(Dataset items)
↓↓↓

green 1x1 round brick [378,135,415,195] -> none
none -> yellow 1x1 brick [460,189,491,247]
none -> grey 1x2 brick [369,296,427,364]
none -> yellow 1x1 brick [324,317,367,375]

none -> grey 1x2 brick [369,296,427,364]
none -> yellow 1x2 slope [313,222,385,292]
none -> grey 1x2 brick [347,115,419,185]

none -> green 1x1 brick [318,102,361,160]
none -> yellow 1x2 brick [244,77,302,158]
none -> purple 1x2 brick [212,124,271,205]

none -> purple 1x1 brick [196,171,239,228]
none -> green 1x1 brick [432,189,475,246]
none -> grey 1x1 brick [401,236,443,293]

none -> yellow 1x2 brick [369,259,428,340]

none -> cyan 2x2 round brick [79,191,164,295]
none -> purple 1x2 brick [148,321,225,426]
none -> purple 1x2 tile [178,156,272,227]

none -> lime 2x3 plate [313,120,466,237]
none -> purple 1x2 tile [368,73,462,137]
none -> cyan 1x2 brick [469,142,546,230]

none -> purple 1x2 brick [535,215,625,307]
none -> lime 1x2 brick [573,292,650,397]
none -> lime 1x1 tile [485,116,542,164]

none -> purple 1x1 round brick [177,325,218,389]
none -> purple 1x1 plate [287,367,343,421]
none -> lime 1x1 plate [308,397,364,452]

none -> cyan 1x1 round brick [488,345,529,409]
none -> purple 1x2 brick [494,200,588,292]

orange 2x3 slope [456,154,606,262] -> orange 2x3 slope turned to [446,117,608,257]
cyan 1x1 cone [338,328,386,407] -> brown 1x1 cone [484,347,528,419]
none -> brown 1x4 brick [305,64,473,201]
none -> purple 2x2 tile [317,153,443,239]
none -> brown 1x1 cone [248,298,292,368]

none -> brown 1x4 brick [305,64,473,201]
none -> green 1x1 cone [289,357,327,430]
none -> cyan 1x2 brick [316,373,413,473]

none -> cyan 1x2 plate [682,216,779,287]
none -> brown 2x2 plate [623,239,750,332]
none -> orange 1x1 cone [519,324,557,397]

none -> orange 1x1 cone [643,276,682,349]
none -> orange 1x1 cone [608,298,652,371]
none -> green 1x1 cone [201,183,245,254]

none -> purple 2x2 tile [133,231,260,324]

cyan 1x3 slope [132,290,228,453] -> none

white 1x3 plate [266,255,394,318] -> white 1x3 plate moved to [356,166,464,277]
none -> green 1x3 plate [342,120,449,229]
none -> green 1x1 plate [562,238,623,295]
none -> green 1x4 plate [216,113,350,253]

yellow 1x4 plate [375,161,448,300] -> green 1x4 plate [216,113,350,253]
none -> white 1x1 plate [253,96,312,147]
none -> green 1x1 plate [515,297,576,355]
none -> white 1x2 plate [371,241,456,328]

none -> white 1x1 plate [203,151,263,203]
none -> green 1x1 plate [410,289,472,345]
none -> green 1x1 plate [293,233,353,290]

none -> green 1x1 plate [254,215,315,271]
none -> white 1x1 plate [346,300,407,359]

↑↑↑

* [Exercise aim]:
Wherever the string "cyan" appears in the records, copy the whole line.

* [Output]:
none -> cyan 2x2 round brick [79,191,164,295]
none -> cyan 1x2 brick [469,142,546,230]
none -> cyan 1x1 round brick [488,345,529,409]
cyan 1x1 cone [338,328,386,407] -> brown 1x1 cone [484,347,528,419]
none -> cyan 1x2 brick [316,373,413,473]
none -> cyan 1x2 plate [682,216,779,287]
cyan 1x3 slope [132,290,228,453] -> none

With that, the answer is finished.